◆ Work required ◆
Could you print every one of the rows below again, character for character, leaving out the pictures?

◆ Records shown ◆
================
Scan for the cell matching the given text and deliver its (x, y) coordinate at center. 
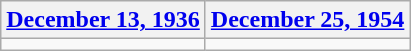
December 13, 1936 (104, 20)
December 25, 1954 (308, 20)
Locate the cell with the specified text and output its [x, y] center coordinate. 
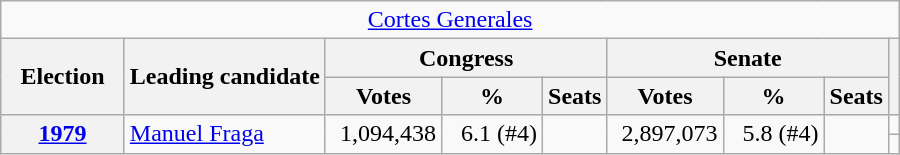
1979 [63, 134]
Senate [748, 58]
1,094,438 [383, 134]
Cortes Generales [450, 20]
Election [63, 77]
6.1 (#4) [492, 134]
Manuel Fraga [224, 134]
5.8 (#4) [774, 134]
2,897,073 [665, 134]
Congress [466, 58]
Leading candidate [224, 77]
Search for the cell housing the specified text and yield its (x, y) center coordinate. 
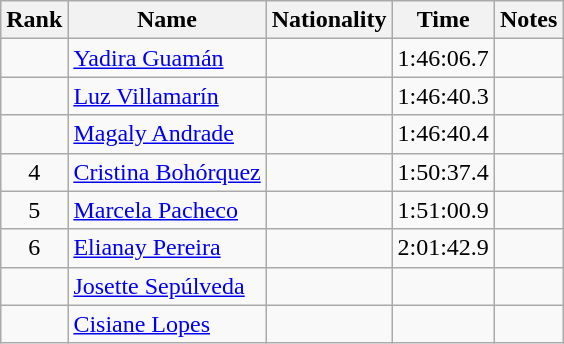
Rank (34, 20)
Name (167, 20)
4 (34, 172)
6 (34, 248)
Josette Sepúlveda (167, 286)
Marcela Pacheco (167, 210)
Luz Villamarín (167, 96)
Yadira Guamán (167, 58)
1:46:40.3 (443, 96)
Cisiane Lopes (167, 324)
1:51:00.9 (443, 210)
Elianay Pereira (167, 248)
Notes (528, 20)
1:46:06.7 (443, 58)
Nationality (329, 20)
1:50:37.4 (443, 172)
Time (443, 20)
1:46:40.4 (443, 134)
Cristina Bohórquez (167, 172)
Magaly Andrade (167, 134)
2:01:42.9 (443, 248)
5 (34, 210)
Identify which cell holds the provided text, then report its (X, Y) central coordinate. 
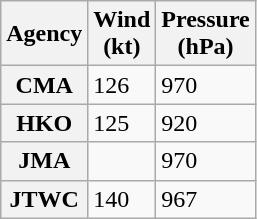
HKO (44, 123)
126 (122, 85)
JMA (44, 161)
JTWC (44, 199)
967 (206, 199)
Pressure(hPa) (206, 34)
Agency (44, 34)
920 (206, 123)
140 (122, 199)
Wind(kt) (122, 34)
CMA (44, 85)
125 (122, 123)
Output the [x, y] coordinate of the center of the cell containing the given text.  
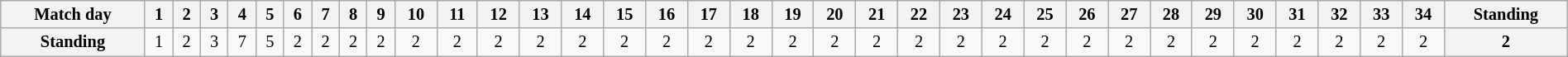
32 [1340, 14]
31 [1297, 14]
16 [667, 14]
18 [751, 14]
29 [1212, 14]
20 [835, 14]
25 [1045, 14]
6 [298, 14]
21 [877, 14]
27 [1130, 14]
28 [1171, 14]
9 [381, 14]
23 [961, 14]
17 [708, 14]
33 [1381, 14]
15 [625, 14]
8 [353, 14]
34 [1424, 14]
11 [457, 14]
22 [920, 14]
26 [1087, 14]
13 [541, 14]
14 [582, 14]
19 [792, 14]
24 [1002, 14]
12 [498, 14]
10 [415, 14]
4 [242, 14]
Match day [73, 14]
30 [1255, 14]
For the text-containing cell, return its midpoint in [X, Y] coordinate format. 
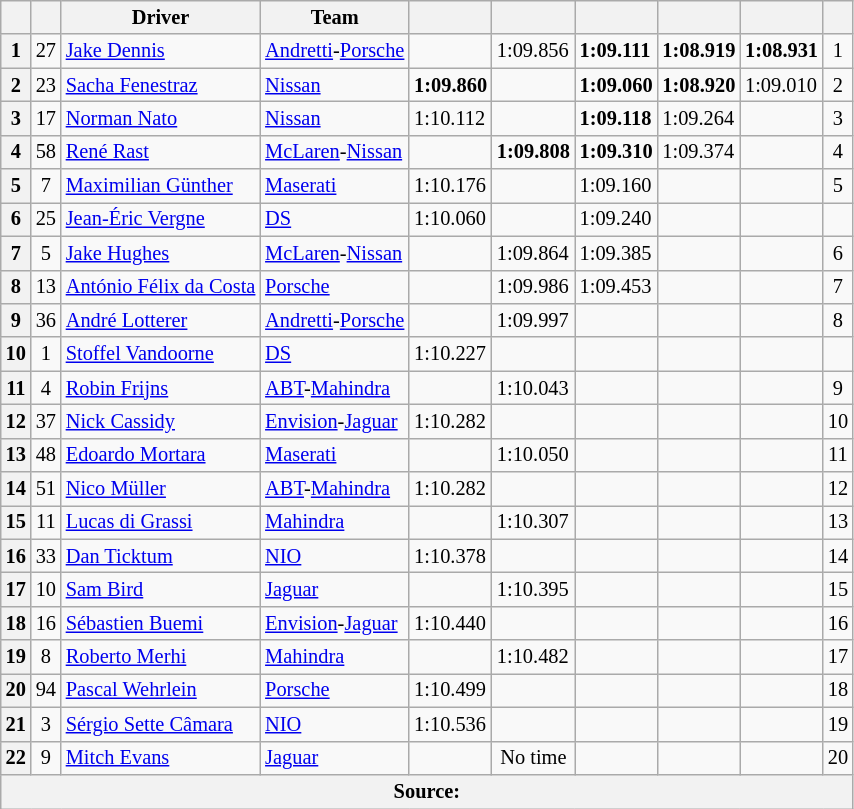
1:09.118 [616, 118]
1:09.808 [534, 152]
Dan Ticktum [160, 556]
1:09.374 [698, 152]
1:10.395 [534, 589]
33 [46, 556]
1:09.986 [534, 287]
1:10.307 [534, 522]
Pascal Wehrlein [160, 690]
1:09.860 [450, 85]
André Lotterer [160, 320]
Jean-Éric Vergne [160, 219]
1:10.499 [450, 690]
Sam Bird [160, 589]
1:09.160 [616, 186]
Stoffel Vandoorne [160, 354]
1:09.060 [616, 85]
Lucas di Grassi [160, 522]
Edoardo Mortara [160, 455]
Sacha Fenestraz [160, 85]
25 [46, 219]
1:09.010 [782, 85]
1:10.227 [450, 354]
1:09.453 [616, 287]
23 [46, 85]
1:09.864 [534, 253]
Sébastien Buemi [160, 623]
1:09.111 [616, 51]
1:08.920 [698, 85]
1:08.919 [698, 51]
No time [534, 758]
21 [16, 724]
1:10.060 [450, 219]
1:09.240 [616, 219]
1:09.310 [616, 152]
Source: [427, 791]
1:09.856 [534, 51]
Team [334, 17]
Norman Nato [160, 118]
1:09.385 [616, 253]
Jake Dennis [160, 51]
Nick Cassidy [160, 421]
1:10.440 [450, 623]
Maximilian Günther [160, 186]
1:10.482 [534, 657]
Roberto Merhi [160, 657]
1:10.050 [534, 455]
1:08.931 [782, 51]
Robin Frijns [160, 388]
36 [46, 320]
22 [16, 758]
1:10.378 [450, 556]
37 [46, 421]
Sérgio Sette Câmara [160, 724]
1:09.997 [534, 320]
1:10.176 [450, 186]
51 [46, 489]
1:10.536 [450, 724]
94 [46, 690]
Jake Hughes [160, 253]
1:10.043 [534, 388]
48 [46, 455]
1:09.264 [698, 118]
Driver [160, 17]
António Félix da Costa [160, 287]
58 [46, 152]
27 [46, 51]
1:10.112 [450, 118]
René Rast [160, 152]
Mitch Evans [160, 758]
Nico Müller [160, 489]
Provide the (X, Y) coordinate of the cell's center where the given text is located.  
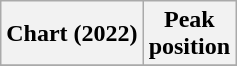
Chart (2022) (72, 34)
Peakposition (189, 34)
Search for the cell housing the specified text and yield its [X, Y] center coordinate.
================
◆ Right answer ◆
Scan for the cell matching the given text and deliver its (x, y) coordinate at center. 
December 13, 1936 (104, 20)
December 25, 1954 (308, 20)
Locate the cell with the specified text and output its [x, y] center coordinate. 
1979 [63, 134]
Senate [748, 58]
1,094,438 [383, 134]
Cortes Generales [450, 20]
Election [63, 77]
6.1 (#4) [492, 134]
Manuel Fraga [224, 134]
5.8 (#4) [774, 134]
2,897,073 [665, 134]
Congress [466, 58]
Leading candidate [224, 77]
Search for the cell housing the specified text and yield its (x, y) center coordinate. 
Rank (34, 20)
Name (167, 20)
4 (34, 172)
6 (34, 248)
Josette Sepúlveda (167, 286)
Marcela Pacheco (167, 210)
Luz Villamarín (167, 96)
Yadira Guamán (167, 58)
1:46:40.3 (443, 96)
Cisiane Lopes (167, 324)
1:51:00.9 (443, 210)
Elianay Pereira (167, 248)
Notes (528, 20)
1:46:06.7 (443, 58)
Nationality (329, 20)
1:50:37.4 (443, 172)
Time (443, 20)
1:46:40.4 (443, 134)
Cristina Bohórquez (167, 172)
Magaly Andrade (167, 134)
2:01:42.9 (443, 248)
5 (34, 210)
Identify which cell holds the provided text, then report its (X, Y) central coordinate. 
HKO (44, 123)
126 (122, 85)
JMA (44, 161)
JTWC (44, 199)
967 (206, 199)
Pressure(hPa) (206, 34)
Agency (44, 34)
920 (206, 123)
140 (122, 199)
Wind(kt) (122, 34)
CMA (44, 85)
125 (122, 123)
Output the [x, y] coordinate of the center of the cell containing the given text.  
32 [1340, 14]
31 [1297, 14]
16 [667, 14]
18 [751, 14]
29 [1212, 14]
20 [835, 14]
25 [1045, 14]
6 [298, 14]
21 [877, 14]
27 [1130, 14]
28 [1171, 14]
9 [381, 14]
23 [961, 14]
17 [708, 14]
33 [1381, 14]
15 [625, 14]
8 [353, 14]
34 [1424, 14]
11 [457, 14]
22 [920, 14]
26 [1087, 14]
13 [541, 14]
14 [582, 14]
19 [792, 14]
24 [1002, 14]
12 [498, 14]
10 [415, 14]
4 [242, 14]
Match day [73, 14]
30 [1255, 14]
For the text-containing cell, return its midpoint in [X, Y] coordinate format. 
1:09.118 [616, 118]
1:09.808 [534, 152]
Dan Ticktum [160, 556]
1:09.374 [698, 152]
1:10.395 [534, 589]
33 [46, 556]
1:09.986 [534, 287]
1:10.307 [534, 522]
Pascal Wehrlein [160, 690]
1:09.860 [450, 85]
André Lotterer [160, 320]
Jean-Éric Vergne [160, 219]
1:10.499 [450, 690]
Sam Bird [160, 589]
1:09.160 [616, 186]
Stoffel Vandoorne [160, 354]
1:09.060 [616, 85]
Lucas di Grassi [160, 522]
Edoardo Mortara [160, 455]
Sacha Fenestraz [160, 85]
25 [46, 219]
1:09.010 [782, 85]
1:10.227 [450, 354]
1:09.453 [616, 287]
23 [46, 85]
1:09.864 [534, 253]
Sébastien Buemi [160, 623]
1:09.111 [616, 51]
1:08.920 [698, 85]
1:08.919 [698, 51]
No time [534, 758]
21 [16, 724]
1:10.060 [450, 219]
1:09.240 [616, 219]
1:09.310 [616, 152]
Source: [427, 791]
1:09.856 [534, 51]
Team [334, 17]
Norman Nato [160, 118]
1:09.385 [616, 253]
Jake Dennis [160, 51]
Nick Cassidy [160, 421]
1:10.440 [450, 623]
Maximilian Günther [160, 186]
1:10.482 [534, 657]
Roberto Merhi [160, 657]
1:10.050 [534, 455]
1:08.931 [782, 51]
Robin Frijns [160, 388]
36 [46, 320]
22 [16, 758]
1:10.378 [450, 556]
37 [46, 421]
Sérgio Sette Câmara [160, 724]
1:09.997 [534, 320]
1:10.176 [450, 186]
51 [46, 489]
1:10.536 [450, 724]
94 [46, 690]
Jake Hughes [160, 253]
1:10.043 [534, 388]
48 [46, 455]
1:09.264 [698, 118]
Driver [160, 17]
António Félix da Costa [160, 287]
58 [46, 152]
27 [46, 51]
1:10.112 [450, 118]
René Rast [160, 152]
Mitch Evans [160, 758]
Nico Müller [160, 489]
Provide the (X, Y) coordinate of the cell's center where the given text is located.  
Chart (2022) (72, 34)
Peakposition (189, 34)
Search for the cell housing the specified text and yield its [X, Y] center coordinate.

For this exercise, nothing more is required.